■ THE PROBLEM:
The expected output is the line bearing "(209, 348) = (233, 466): yellow fish -> none" followed by all remaining lines of the records, each restated word for word.

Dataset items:
____

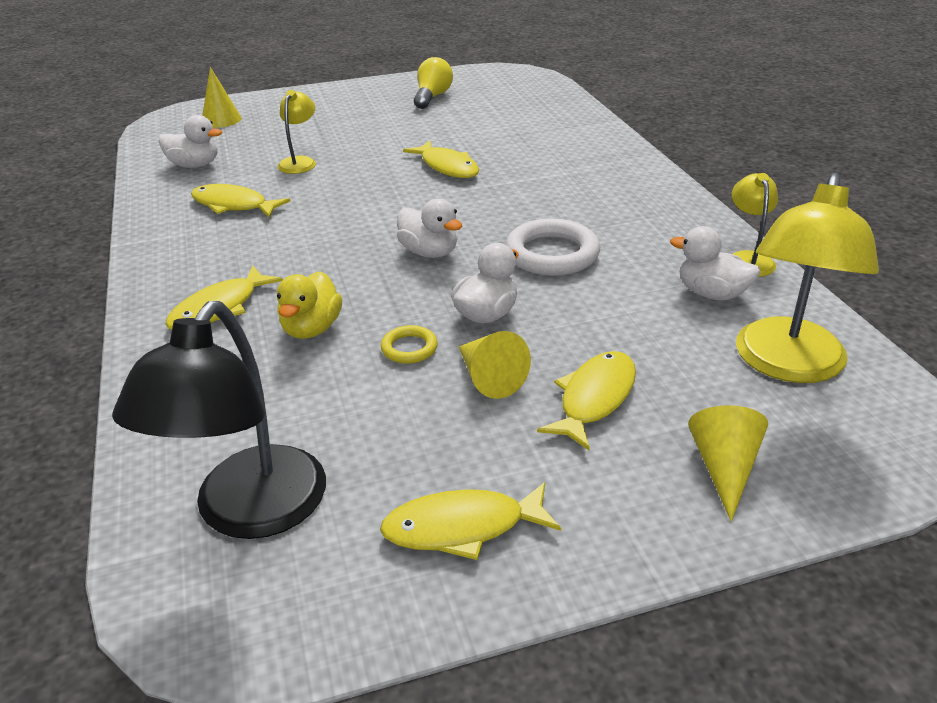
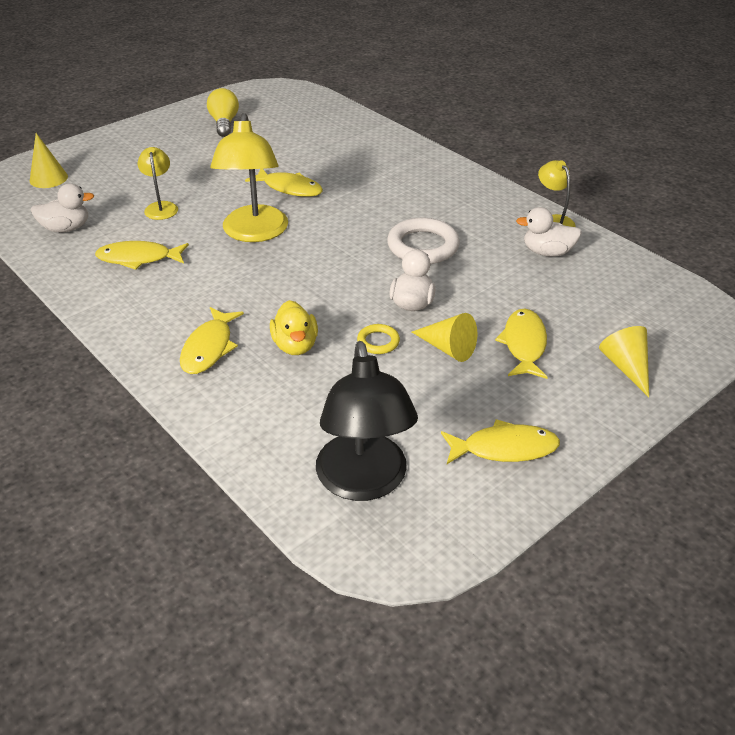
camera: 25 degrees left, 5 degrees up
(429, 252) = (333, 264): white duck -> none
(462, 527) = (504, 448): yellow fish -> yellow fish turned 150 degrees counterclockwise
(787, 365) = (621, 291): yellow lamp -> yellow lamp (254, 233)

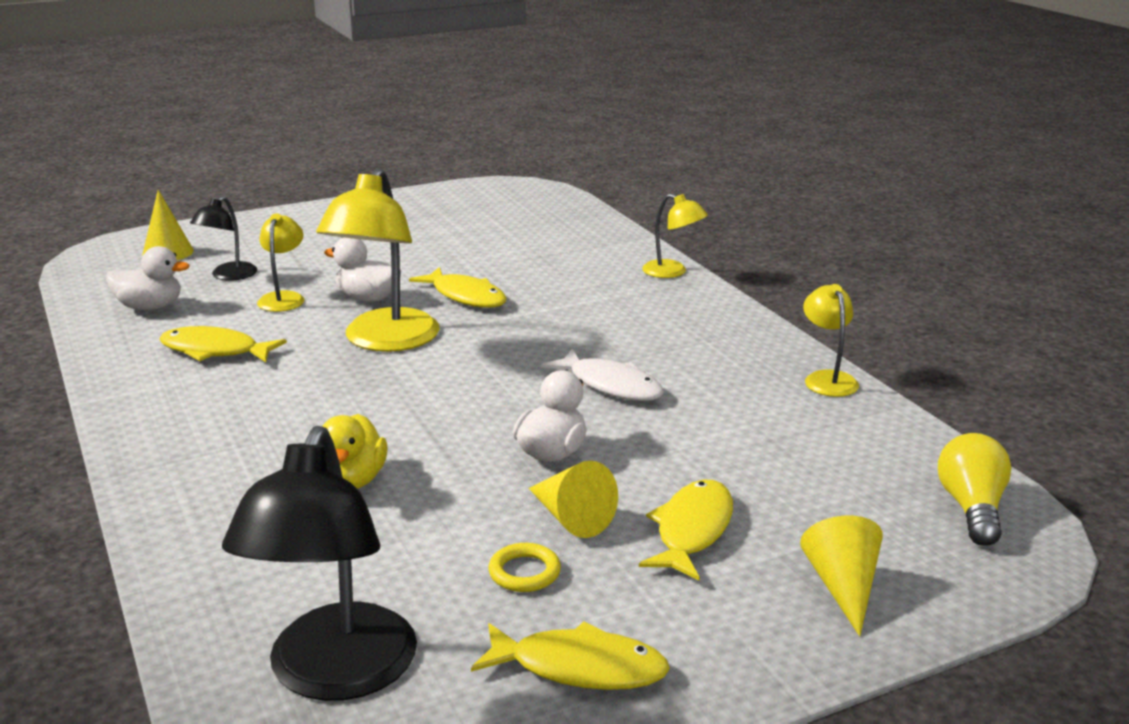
camera: 15 degrees right, 15 degrees down
(108, 193) = (228, 276): none -> black lamp
(209, 348) = (233, 466): yellow fish -> none
(224, 123) = (427, 218): yellow light bulb -> yellow light bulb (972, 508)
(378, 342) = (472, 494): yellow ring -> yellow ring (524, 572)
(418, 149) = (672, 272): none -> yellow lamp
(423, 246) = (611, 385): white ring -> white fish
(547, 252) = (796, 416): white duck -> white duck (367, 298)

____

■ ANSWER:
(209, 348) = (233, 466): yellow fish -> none
(224, 123) = (427, 218): yellow light bulb -> yellow light bulb (972, 508)
(378, 342) = (472, 494): yellow ring -> yellow ring (524, 572)
(418, 149) = (672, 272): none -> yellow lamp
(423, 246) = (611, 385): white ring -> white fish
(547, 252) = (796, 416): white duck -> white duck (367, 298)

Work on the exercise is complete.